▸ **Information given**

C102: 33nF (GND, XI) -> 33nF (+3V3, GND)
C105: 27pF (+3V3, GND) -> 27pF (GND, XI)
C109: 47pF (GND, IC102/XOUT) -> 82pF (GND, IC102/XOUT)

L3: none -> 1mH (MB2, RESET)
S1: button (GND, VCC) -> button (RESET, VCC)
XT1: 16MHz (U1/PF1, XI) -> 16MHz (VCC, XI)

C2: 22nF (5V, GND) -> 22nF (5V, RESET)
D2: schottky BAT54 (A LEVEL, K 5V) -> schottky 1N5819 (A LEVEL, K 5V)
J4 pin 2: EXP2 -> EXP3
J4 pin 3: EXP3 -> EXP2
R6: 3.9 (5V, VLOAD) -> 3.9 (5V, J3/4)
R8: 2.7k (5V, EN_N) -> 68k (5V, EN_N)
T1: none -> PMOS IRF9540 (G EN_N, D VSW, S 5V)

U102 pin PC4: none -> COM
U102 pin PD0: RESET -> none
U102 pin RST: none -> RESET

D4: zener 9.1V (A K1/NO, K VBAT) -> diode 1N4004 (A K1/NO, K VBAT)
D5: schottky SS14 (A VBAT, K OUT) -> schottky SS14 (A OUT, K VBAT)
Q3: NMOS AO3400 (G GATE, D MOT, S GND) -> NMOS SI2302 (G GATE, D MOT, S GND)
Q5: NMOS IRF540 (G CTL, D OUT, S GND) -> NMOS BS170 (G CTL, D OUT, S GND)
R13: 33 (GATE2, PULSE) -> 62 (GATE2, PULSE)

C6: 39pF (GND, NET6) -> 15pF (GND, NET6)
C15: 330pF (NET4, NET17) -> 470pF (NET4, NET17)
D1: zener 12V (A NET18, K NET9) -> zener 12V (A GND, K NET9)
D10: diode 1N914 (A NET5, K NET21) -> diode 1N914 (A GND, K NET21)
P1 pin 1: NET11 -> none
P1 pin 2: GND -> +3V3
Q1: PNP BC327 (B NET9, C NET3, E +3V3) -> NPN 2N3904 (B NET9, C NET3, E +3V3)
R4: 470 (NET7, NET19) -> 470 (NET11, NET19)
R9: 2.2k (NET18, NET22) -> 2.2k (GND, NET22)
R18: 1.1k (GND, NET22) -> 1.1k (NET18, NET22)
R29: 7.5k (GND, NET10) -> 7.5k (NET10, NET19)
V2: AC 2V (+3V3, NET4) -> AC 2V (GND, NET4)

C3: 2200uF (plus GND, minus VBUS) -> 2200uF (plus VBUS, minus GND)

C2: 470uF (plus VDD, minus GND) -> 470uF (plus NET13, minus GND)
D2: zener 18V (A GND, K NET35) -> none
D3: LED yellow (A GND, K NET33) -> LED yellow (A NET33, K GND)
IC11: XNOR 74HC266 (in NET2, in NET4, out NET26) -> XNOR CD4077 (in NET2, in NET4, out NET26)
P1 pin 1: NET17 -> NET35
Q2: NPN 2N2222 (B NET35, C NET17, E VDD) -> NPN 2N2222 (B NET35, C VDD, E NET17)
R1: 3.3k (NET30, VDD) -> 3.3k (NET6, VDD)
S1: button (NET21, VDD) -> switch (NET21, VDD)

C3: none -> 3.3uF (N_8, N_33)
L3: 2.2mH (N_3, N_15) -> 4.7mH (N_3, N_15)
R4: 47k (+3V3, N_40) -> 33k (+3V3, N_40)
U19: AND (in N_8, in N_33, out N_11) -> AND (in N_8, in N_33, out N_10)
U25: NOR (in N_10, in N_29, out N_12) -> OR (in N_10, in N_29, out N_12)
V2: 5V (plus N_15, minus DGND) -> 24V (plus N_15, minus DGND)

▸ **Exercise details**
From the line holding "R9: 2.2k (NET18, NET22) -> 2.2k (GND, NET22)" to the line holding "P1 pin 1: NET17 -> NET35", inclusive, restate each line above exactly as written.

▸ **Result for this exercise**
R9: 2.2k (NET18, NET22) -> 2.2k (GND, NET22)
R18: 1.1k (GND, NET22) -> 1.1k (NET18, NET22)
R29: 7.5k (GND, NET10) -> 7.5k (NET10, NET19)
V2: AC 2V (+3V3, NET4) -> AC 2V (GND, NET4)

C3: 2200uF (plus GND, minus VBUS) -> 2200uF (plus VBUS, minus GND)

C2: 470uF (plus VDD, minus GND) -> 470uF (plus NET13, minus GND)
D2: zener 18V (A GND, K NET35) -> none
D3: LED yellow (A GND, K NET33) -> LED yellow (A NET33, K GND)
IC11: XNOR 74HC266 (in NET2, in NET4, out NET26) -> XNOR CD4077 (in NET2, in NET4, out NET26)
P1 pin 1: NET17 -> NET35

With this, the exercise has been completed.